> _TASK DETAILS_: Only the lines below from the one containing "POT pin SIG: A0 -> D9" to the one containing "RGB2 pin B: D9 -> D11" should be repeated, both included and unchanged.
*** TASK INPUT
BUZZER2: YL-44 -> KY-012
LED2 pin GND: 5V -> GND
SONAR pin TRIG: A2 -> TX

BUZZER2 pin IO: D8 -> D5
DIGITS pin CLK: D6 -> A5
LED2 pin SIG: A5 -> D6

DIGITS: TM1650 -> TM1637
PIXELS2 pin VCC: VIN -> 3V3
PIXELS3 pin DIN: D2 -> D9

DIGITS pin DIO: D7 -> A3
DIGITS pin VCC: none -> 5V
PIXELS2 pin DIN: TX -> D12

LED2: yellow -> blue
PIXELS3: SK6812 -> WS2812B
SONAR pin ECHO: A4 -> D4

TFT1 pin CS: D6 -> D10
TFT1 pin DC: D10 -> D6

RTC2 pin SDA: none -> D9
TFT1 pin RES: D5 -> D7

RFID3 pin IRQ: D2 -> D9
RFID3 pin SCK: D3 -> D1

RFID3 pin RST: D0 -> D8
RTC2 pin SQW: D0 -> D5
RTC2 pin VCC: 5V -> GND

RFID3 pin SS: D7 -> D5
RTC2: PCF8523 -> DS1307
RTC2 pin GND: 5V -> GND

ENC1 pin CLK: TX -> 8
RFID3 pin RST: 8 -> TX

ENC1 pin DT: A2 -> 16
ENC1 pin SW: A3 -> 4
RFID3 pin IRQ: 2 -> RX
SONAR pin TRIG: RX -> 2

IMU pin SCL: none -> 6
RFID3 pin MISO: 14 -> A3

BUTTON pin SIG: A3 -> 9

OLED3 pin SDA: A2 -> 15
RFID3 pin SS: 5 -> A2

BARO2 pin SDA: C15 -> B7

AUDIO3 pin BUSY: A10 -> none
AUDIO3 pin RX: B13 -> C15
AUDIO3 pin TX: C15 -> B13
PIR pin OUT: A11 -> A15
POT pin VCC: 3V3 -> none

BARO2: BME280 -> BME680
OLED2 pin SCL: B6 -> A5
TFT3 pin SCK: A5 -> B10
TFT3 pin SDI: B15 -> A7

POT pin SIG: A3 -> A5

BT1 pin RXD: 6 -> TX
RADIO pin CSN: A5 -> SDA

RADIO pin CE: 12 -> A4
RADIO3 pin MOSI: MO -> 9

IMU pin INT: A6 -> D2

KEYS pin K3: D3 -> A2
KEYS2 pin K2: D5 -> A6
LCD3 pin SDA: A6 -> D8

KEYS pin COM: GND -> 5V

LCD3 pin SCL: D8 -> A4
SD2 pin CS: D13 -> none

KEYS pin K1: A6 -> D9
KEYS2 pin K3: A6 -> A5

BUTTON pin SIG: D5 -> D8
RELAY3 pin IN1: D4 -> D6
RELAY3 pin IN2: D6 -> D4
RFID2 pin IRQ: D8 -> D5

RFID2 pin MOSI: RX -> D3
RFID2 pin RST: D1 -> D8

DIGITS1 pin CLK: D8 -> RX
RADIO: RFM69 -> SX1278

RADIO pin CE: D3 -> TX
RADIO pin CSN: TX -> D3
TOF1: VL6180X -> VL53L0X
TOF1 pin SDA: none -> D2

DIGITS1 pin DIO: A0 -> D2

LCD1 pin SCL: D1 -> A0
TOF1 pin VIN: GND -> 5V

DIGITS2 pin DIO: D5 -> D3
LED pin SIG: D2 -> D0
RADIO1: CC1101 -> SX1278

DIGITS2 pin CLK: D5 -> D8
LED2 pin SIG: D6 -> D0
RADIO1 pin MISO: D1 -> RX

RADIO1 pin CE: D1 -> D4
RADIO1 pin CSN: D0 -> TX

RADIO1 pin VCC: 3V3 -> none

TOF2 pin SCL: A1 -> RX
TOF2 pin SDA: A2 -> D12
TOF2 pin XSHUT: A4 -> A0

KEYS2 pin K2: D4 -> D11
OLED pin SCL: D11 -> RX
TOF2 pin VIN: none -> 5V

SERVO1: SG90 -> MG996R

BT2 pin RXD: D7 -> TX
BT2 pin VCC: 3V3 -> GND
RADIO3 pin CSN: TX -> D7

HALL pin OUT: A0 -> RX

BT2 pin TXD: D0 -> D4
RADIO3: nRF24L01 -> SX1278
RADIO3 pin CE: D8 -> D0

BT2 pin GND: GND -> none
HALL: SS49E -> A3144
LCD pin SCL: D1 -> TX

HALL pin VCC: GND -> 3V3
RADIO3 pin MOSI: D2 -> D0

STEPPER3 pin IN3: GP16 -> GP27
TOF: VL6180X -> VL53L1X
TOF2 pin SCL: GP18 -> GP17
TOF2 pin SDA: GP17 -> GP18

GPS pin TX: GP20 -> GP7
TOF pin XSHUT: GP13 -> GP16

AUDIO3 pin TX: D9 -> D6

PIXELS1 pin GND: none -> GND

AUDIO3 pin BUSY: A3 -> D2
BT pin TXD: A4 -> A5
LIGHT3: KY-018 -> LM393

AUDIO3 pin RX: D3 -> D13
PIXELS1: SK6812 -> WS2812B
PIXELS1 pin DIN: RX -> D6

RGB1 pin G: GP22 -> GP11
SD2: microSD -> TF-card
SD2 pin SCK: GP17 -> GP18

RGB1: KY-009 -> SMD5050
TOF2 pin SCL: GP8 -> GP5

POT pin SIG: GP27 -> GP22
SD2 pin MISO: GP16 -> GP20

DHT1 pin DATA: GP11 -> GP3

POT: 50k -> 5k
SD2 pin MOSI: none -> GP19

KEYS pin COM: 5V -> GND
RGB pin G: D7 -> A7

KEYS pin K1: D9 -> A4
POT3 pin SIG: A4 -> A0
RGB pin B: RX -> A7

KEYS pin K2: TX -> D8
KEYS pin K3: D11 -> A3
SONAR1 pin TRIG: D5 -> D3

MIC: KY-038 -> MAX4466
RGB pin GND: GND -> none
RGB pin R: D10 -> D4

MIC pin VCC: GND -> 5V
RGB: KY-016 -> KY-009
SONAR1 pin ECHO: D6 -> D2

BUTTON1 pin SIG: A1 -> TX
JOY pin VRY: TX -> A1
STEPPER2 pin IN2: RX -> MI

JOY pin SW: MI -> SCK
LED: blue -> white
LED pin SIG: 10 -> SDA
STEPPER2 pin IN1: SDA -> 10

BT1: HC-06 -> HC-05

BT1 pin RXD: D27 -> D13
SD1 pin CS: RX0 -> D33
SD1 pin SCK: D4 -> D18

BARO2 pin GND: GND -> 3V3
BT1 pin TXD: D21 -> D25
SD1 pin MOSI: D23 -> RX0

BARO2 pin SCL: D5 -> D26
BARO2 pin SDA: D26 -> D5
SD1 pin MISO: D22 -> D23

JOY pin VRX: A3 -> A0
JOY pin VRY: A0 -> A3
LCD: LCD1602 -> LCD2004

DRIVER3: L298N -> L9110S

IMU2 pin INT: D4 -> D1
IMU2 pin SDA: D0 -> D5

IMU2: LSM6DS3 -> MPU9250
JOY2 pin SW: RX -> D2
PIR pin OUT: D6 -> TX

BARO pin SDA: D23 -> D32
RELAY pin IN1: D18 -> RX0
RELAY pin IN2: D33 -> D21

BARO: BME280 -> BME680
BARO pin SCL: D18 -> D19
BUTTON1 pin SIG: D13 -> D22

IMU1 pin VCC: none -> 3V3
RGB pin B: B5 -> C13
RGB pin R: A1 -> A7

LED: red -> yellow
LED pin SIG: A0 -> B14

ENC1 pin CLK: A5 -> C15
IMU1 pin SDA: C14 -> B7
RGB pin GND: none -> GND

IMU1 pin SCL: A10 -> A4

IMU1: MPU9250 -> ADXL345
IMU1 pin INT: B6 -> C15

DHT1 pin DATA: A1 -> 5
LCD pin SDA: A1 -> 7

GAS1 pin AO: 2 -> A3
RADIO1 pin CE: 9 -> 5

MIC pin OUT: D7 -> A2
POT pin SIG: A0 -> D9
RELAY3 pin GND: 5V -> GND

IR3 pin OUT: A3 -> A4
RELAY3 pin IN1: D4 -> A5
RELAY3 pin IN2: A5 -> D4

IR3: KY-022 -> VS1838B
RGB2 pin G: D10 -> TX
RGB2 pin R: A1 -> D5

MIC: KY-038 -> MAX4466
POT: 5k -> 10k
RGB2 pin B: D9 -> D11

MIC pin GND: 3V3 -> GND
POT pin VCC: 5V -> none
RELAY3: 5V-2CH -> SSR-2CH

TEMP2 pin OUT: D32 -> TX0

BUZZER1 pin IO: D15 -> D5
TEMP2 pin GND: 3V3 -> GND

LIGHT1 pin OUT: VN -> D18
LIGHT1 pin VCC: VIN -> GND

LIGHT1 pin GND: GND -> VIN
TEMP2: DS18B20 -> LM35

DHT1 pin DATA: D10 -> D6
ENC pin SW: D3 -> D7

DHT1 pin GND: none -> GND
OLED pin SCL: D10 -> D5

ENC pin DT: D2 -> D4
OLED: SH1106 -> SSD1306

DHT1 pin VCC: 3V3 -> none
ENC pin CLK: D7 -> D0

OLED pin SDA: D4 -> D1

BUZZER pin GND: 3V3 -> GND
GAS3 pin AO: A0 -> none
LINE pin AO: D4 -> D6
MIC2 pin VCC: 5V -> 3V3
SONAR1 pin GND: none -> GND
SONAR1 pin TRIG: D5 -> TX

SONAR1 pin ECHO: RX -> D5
******
> _WRITTEN ANSWER_:
POT pin SIG: A0 -> D9
RELAY3 pin GND: 5V -> GND

IR3 pin OUT: A3 -> A4
RELAY3 pin IN1: D4 -> A5
RELAY3 pin IN2: A5 -> D4

IR3: KY-022 -> VS1838B
RGB2 pin G: D10 -> TX
RGB2 pin R: A1 -> D5

MIC: KY-038 -> MAX4466
POT: 5k -> 10k
RGB2 pin B: D9 -> D11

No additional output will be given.